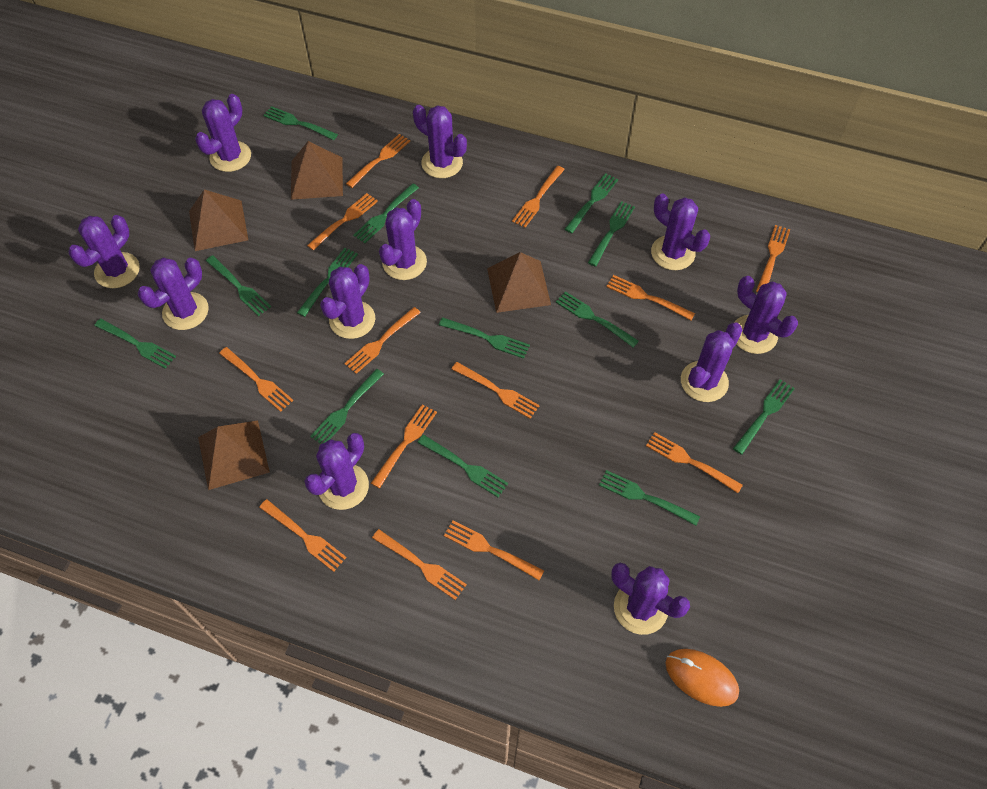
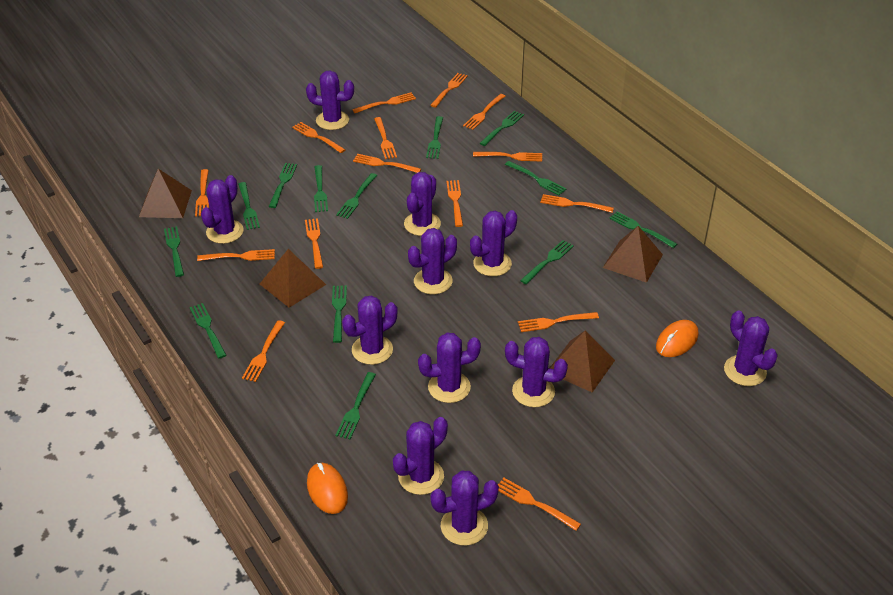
orange fork: 13 -> 15
orange mouse: 1 -> 2

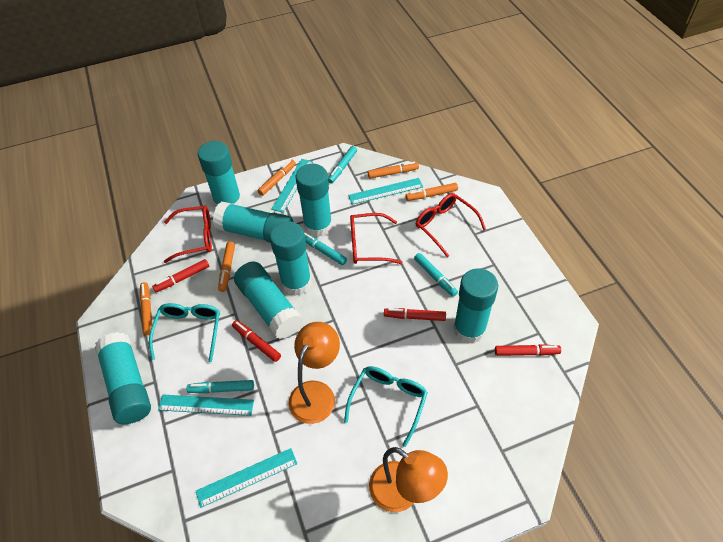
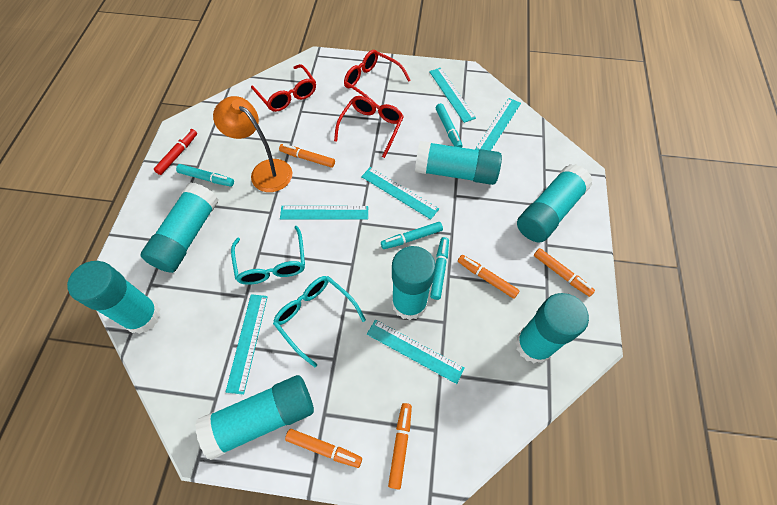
orange lamp: 2 -> 1
red marker: 4 -> 1
turquoise ruler: 4 -> 6

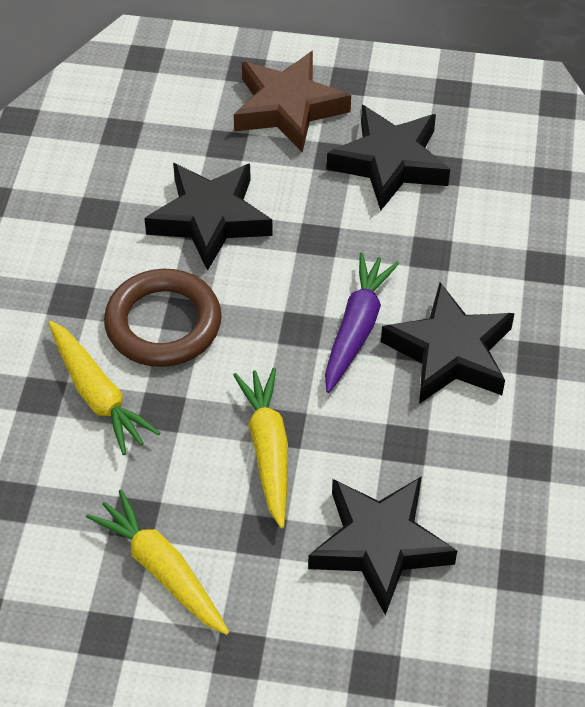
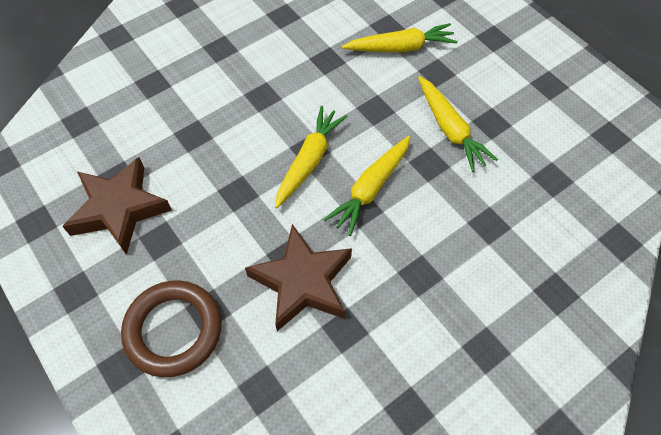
black star: 4 -> 0
brown star: 1 -> 2
purple carrot: 1 -> 0
yellow carrot: 3 -> 4

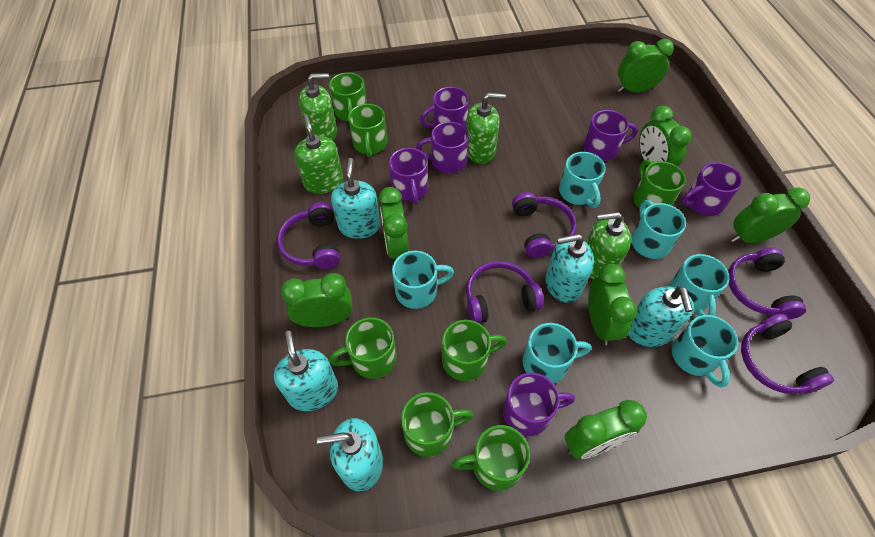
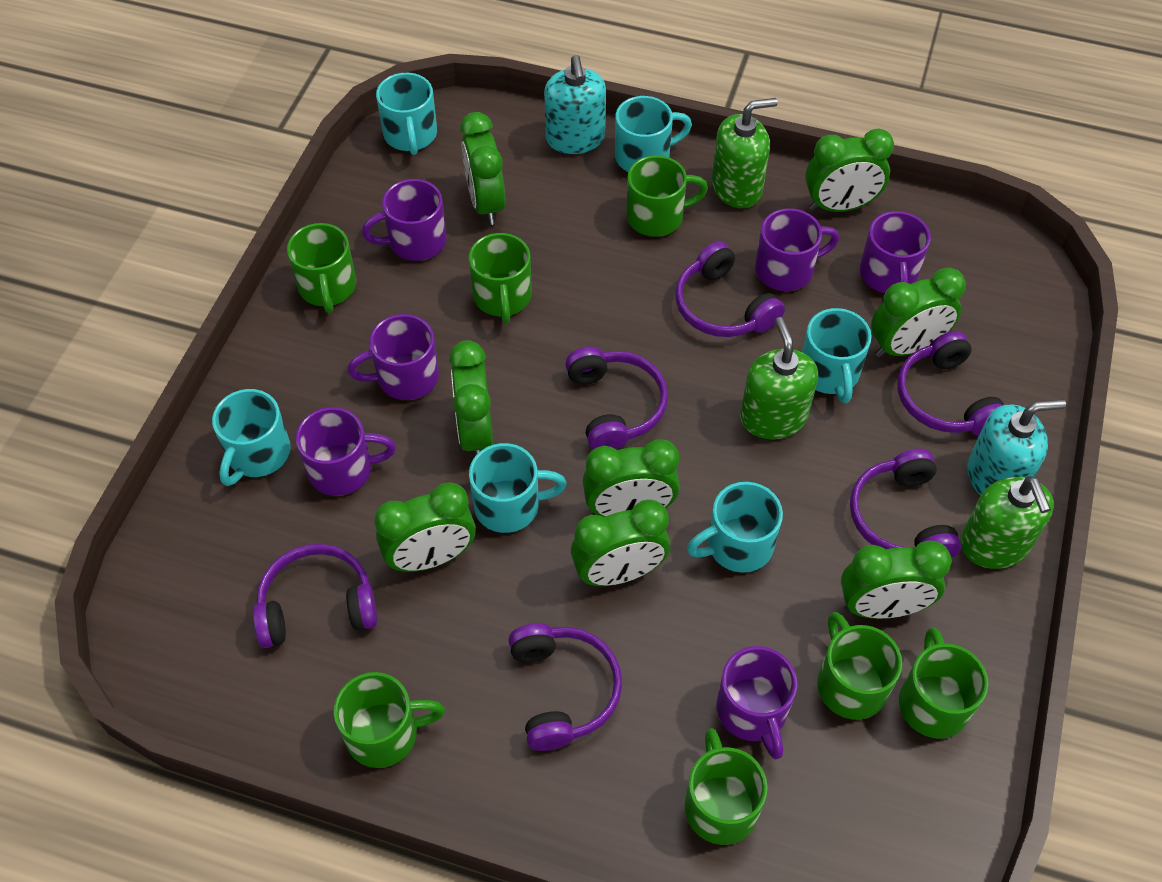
green clock: 7 -> 8
green soap dispenser: 4 -> 3
purple headphones: 5 -> 6
turquoise soap dispenser: 5 -> 2

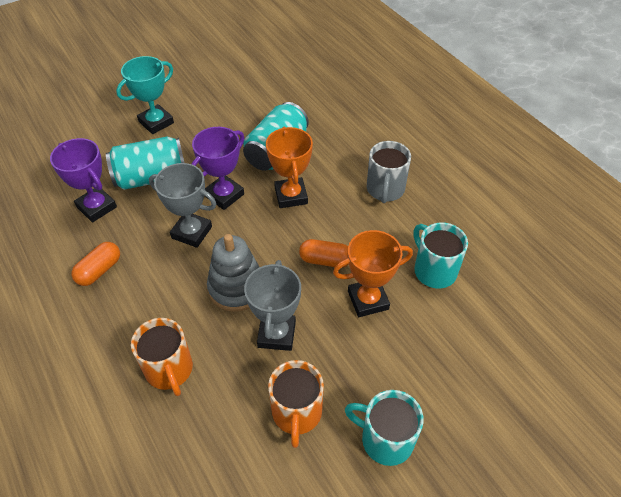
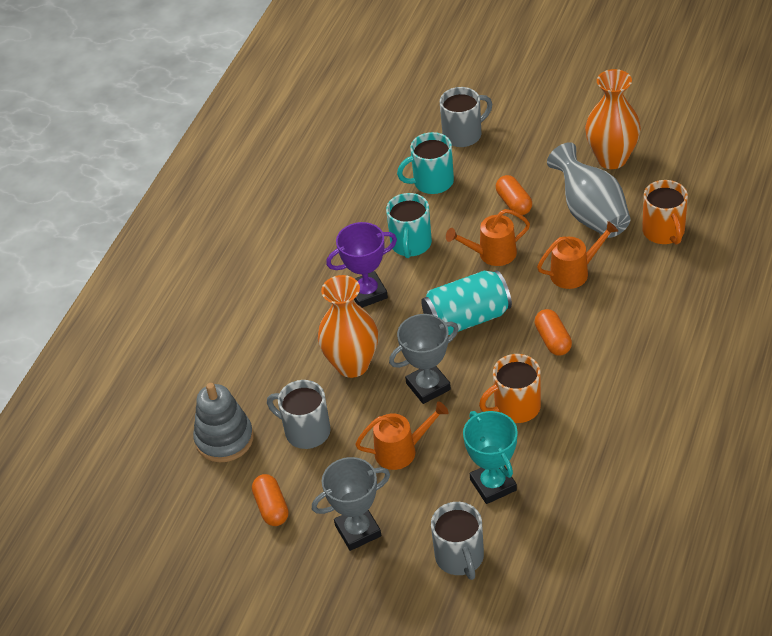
grey mug: 1 -> 3
grey vase: 0 -> 1
orange capsule: 2 -> 3
orange trophy: 2 -> 0
orange vase: 0 -> 2
orange watering can: 0 -> 3
purple trophy: 2 -> 1
turquoise can: 2 -> 1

WHAT IS NEEDED.
With "purple" as the string to find, copy every line of the records that holds it.

ANSWER TO THE EXERCISE.
purple carrot: 1 -> 0
purple headphones: 5 -> 6
purple trophy: 2 -> 1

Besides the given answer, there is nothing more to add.